> _Exercise requirements_:
Transcribe, word for word, all of the entries below, and exclude any pictures from the copy.

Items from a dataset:
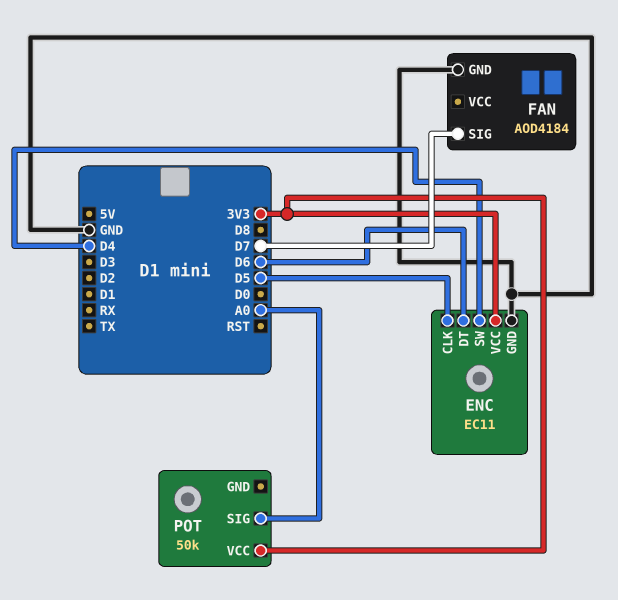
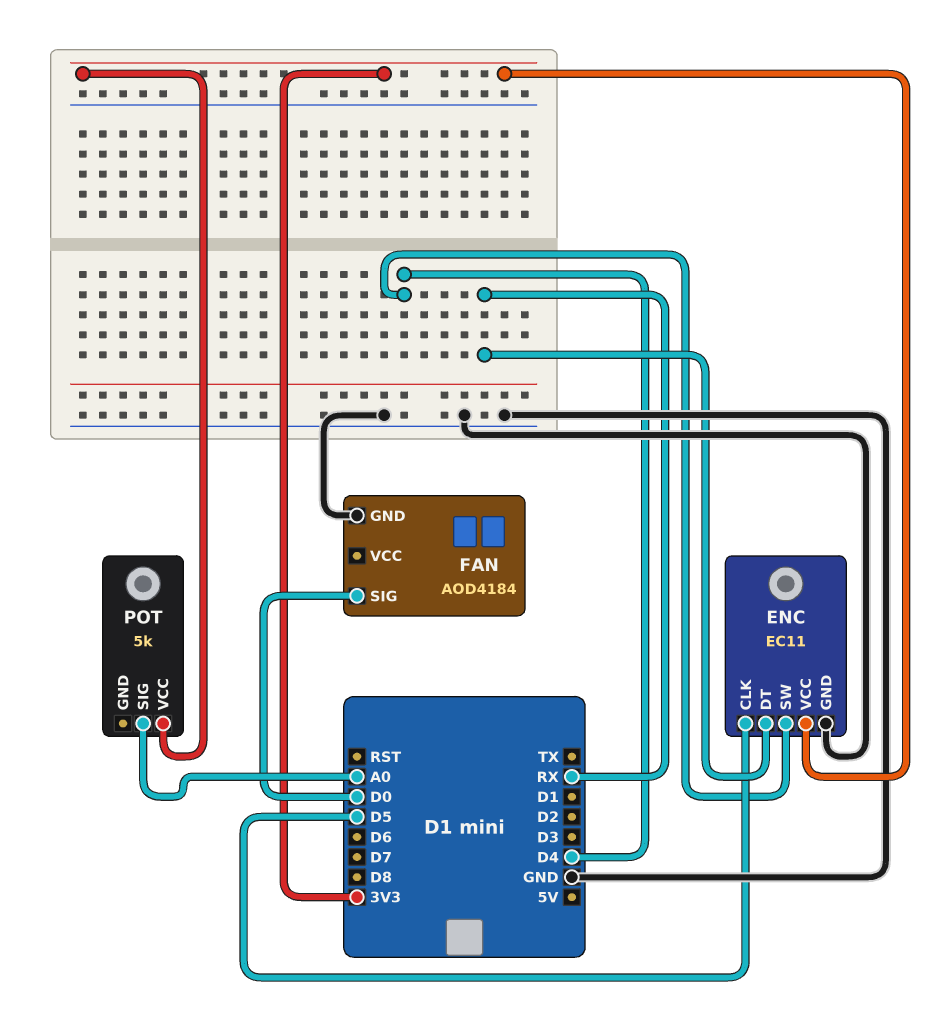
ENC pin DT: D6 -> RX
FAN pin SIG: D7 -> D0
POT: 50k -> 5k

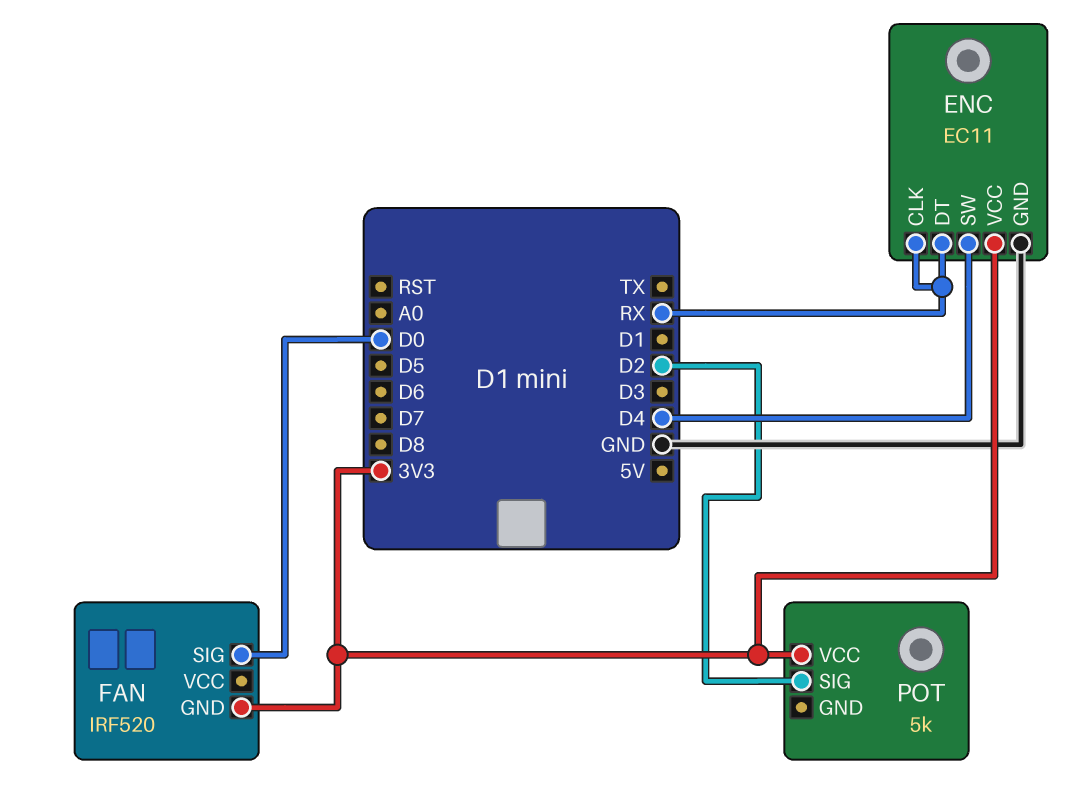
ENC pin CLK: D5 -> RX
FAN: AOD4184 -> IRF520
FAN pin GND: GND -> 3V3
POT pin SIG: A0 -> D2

> _Task output_:
ENC pin DT: D6 -> RX
FAN pin SIG: D7 -> D0
POT: 50k -> 5k

ENC pin CLK: D5 -> RX
FAN: AOD4184 -> IRF520
FAN pin GND: GND -> 3V3
POT pin SIG: A0 -> D2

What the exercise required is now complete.